### The problem
For the data that follows, return each line unchanged and drop the pictures.

[Data section — start]

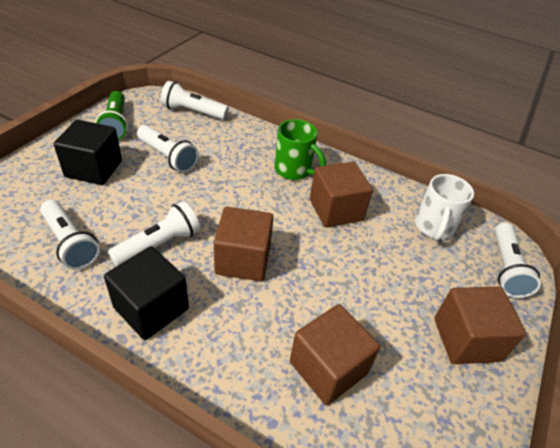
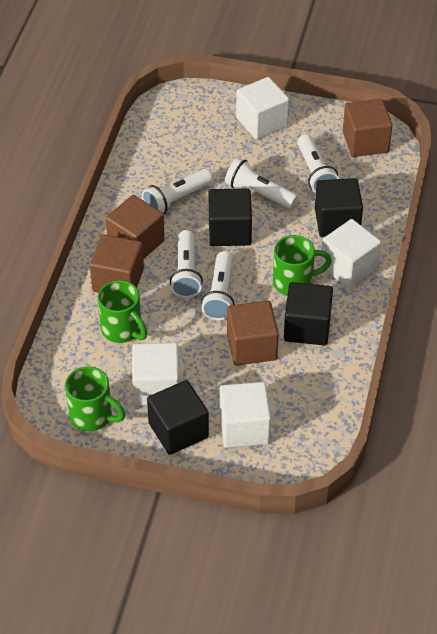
black cube: 2 -> 4
green flashlight: 1 -> 0
green mug: 1 -> 3
white cube: 0 -> 4
white mug: 1 -> 0

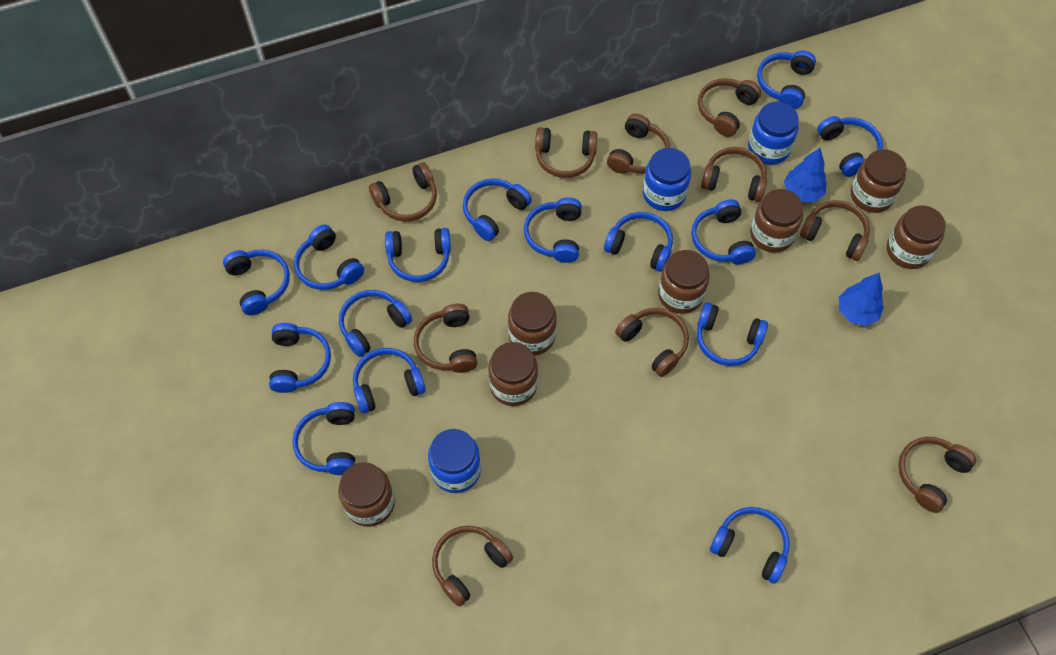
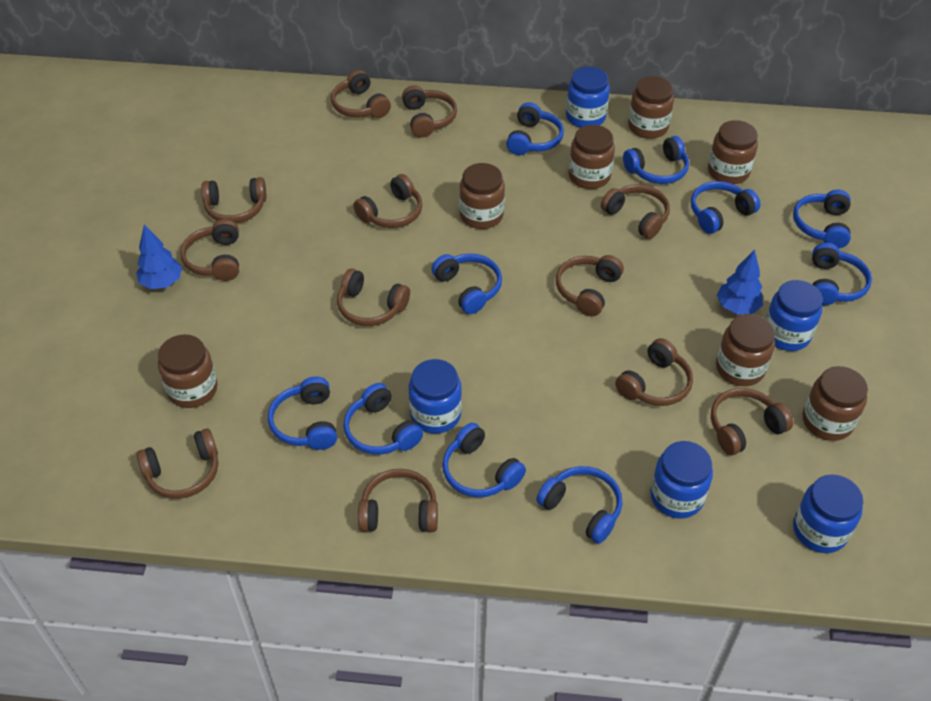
blue headphones: 15 -> 10
blue jar: 3 -> 5
brown headphones: 10 -> 12

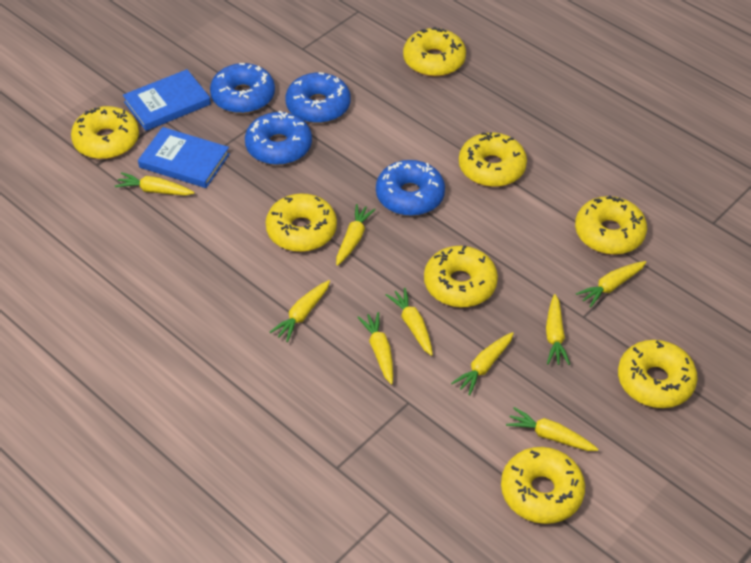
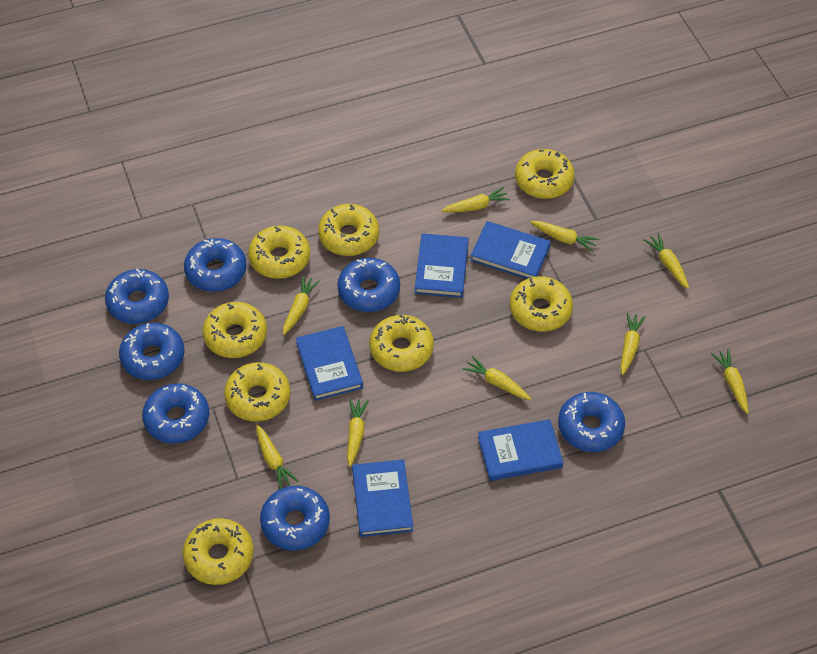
blue book: 2 -> 5
blue donut: 4 -> 7

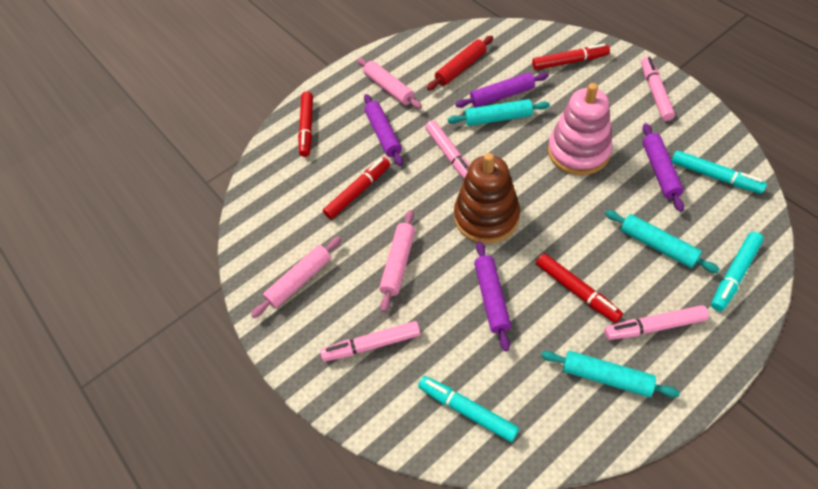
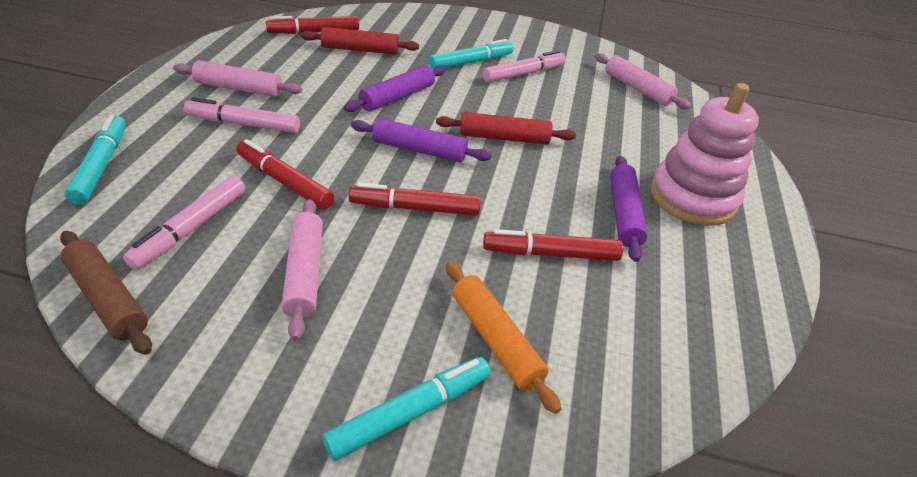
brown rolling pin: 0 -> 1
brown stacking toy: 1 -> 0
orange rolling pin: 0 -> 1
pink marker: 4 -> 3
purple rolling pin: 4 -> 3
red rolling pin: 1 -> 2
turquoise rolling pin: 3 -> 0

[Data section — finish]

### Your response
black cube: 2 -> 4
green flashlight: 1 -> 0
green mug: 1 -> 3
white cube: 0 -> 4
white mug: 1 -> 0

blue headphones: 15 -> 10
blue jar: 3 -> 5
brown headphones: 10 -> 12

blue book: 2 -> 5
blue donut: 4 -> 7

brown rolling pin: 0 -> 1
brown stacking toy: 1 -> 0
orange rolling pin: 0 -> 1
pink marker: 4 -> 3
purple rolling pin: 4 -> 3
red rolling pin: 1 -> 2
turquoise rolling pin: 3 -> 0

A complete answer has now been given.